Modification records
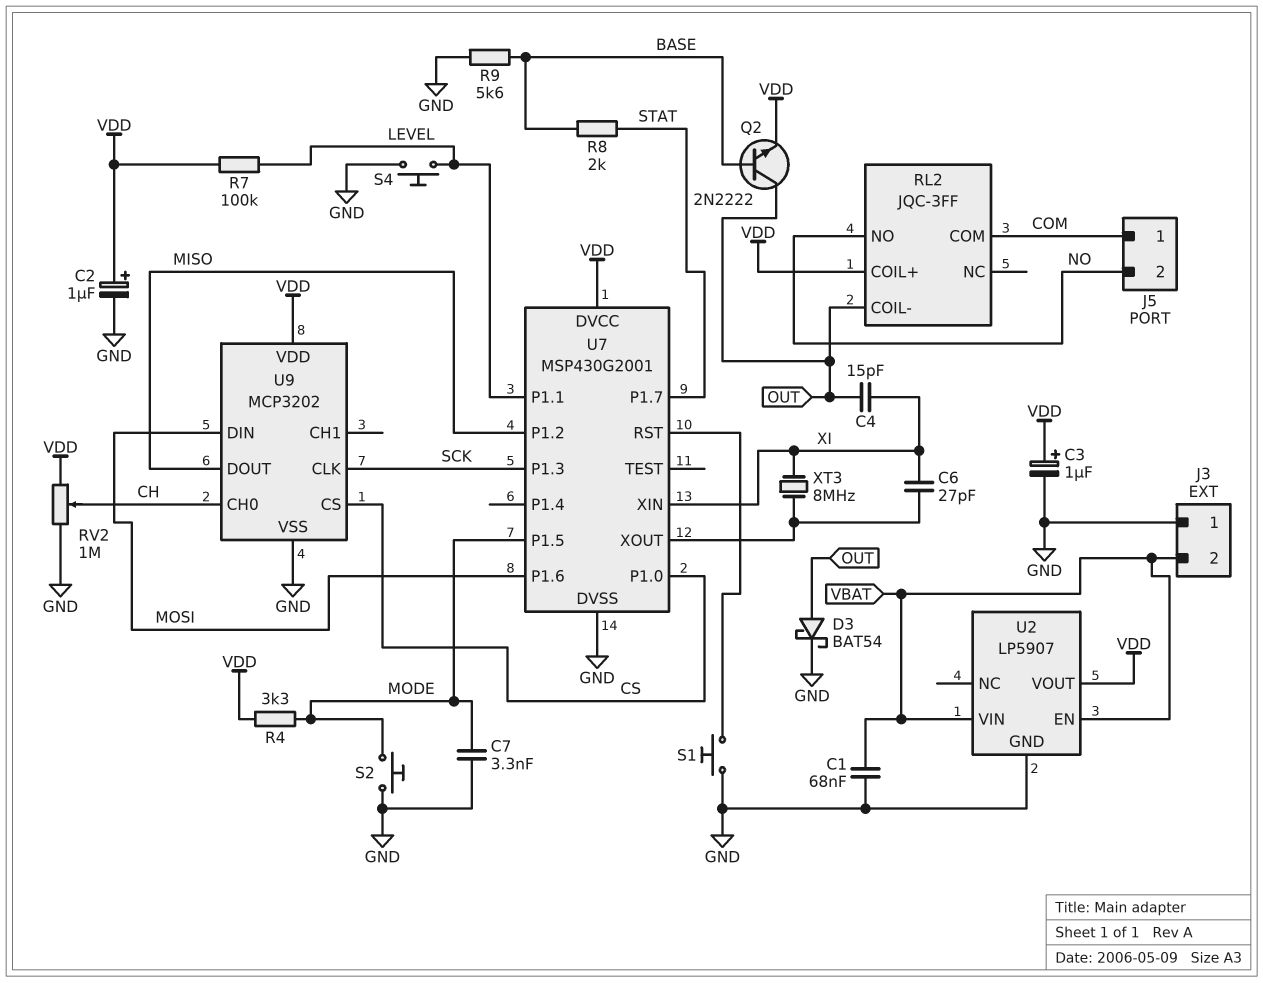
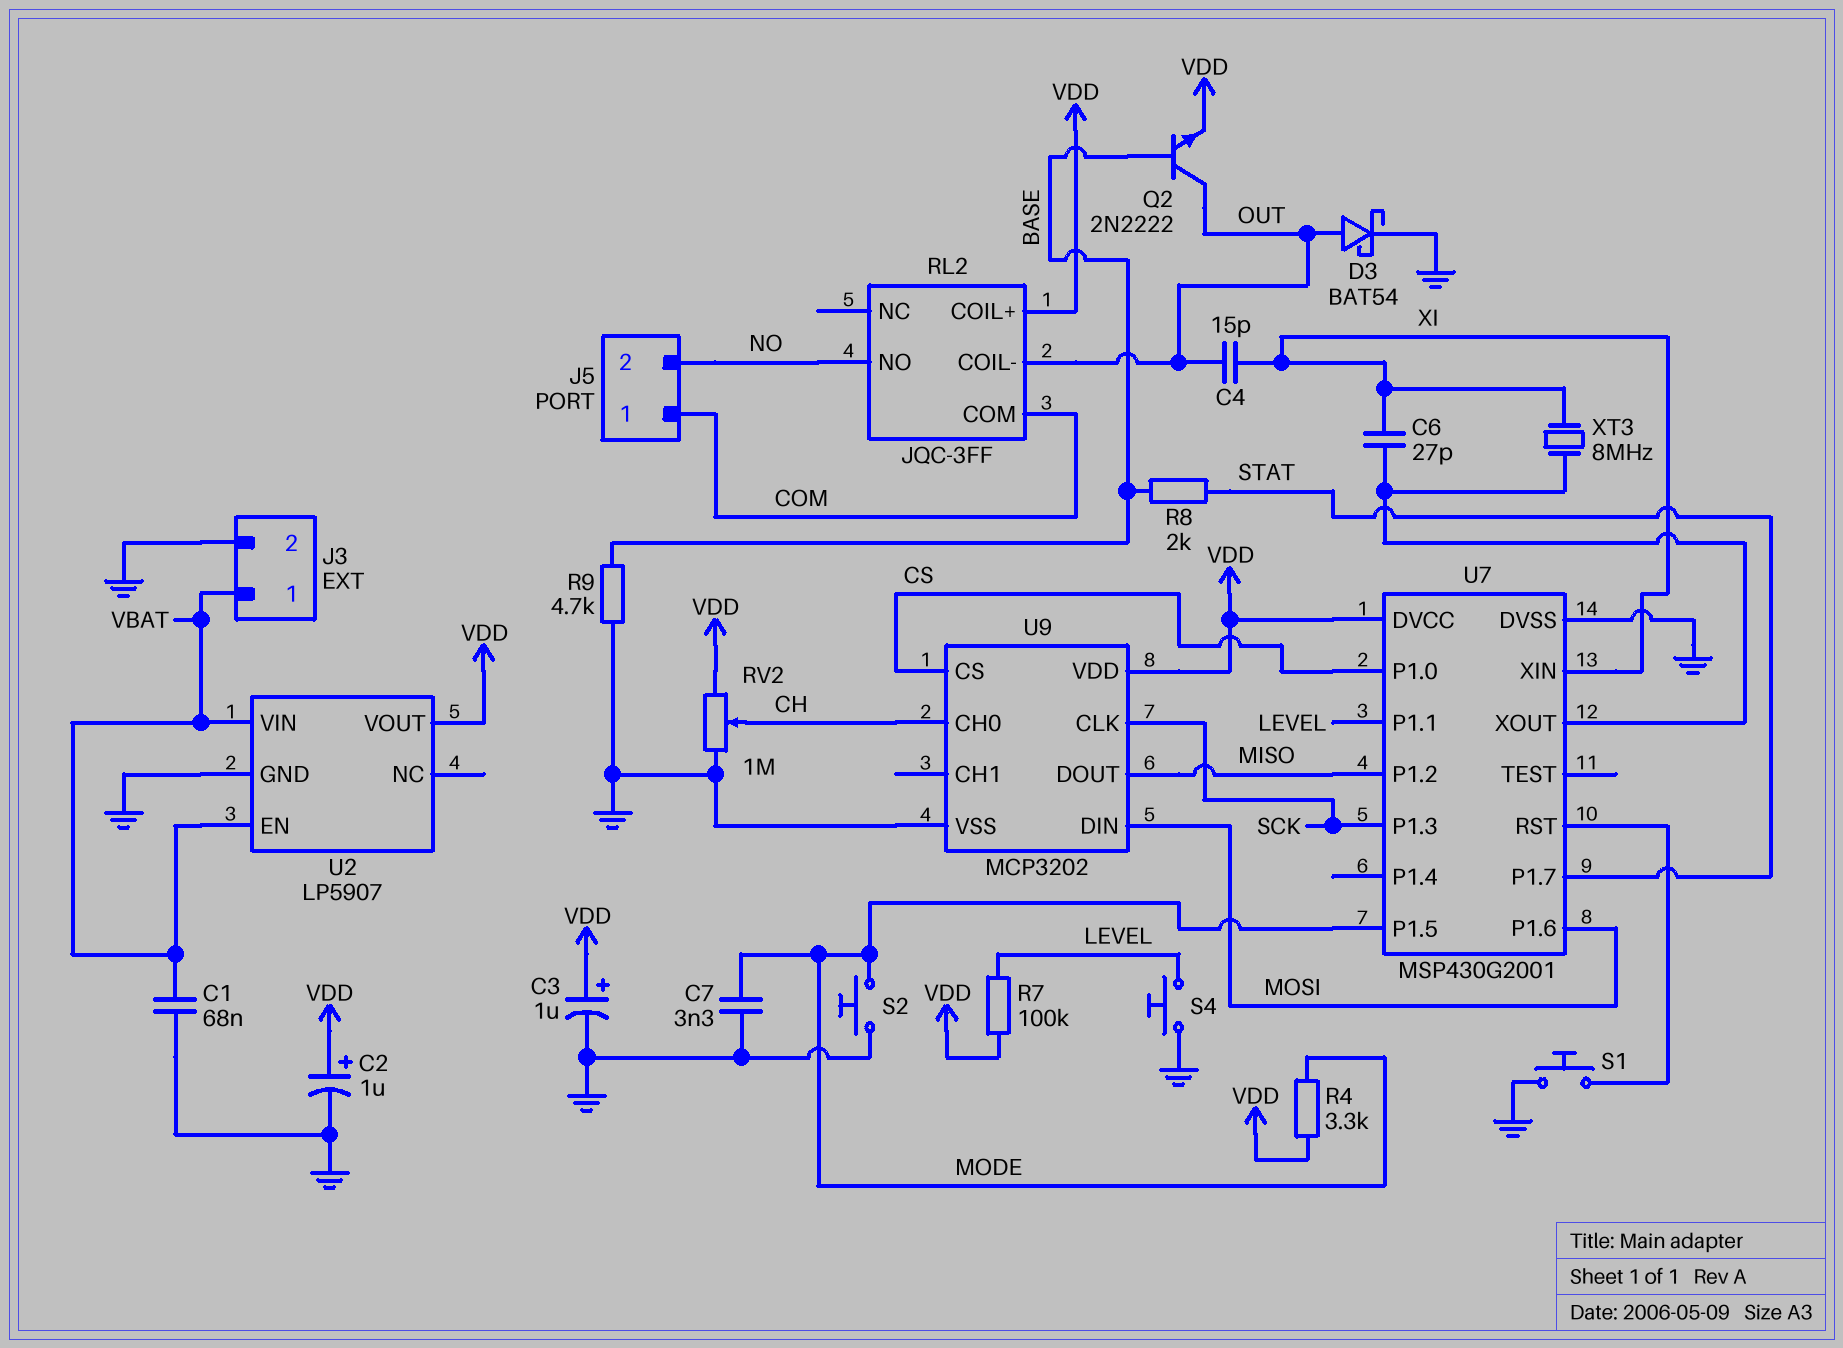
J3 pin 1: GND -> VBAT
J3 pin 2: VBAT -> GND
R9: 5.6k (BASE, GND) -> 4.7k (BASE, GND)

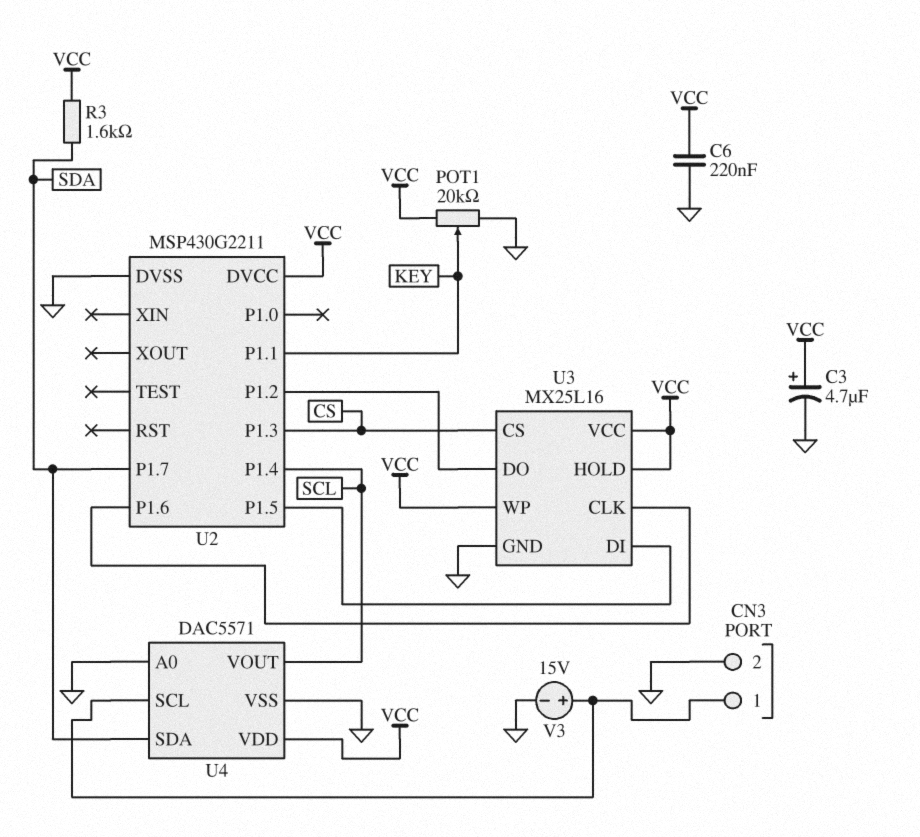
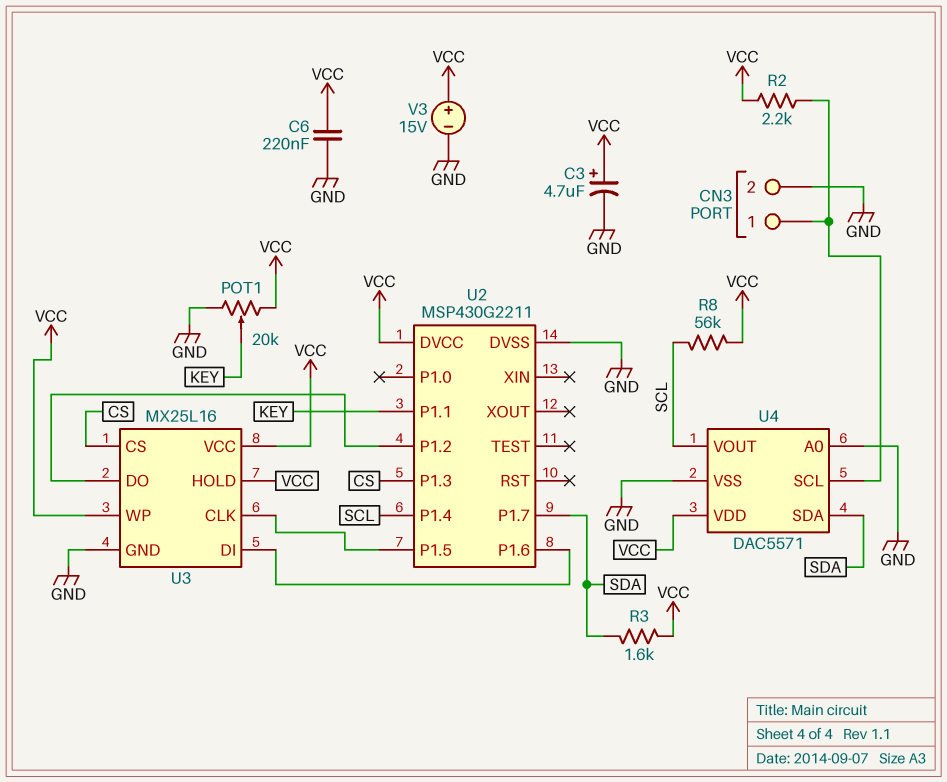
R2: none -> 2.2k (CN3/1, VCC)
R8: none -> 56k (SCL, VCC)
U3 pin CLK: U2/P1.6 -> U2/P1.5
U3 pin DI: U2/P1.5 -> U2/P1.6
V3: 15V (plus CN3/1, minus GND) -> 15V (plus VCC, minus GND)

Exercise goal: What is needed is an exact reprint of every entry, pictures excluded.

Solution for this exercise:
J3 pin 1: GND -> VBAT
J3 pin 2: VBAT -> GND
R9: 5.6k (BASE, GND) -> 4.7k (BASE, GND)

R2: none -> 2.2k (CN3/1, VCC)
R8: none -> 56k (SCL, VCC)
U3 pin CLK: U2/P1.6 -> U2/P1.5
U3 pin DI: U2/P1.5 -> U2/P1.6
V3: 15V (plus CN3/1, minus GND) -> 15V (plus VCC, minus GND)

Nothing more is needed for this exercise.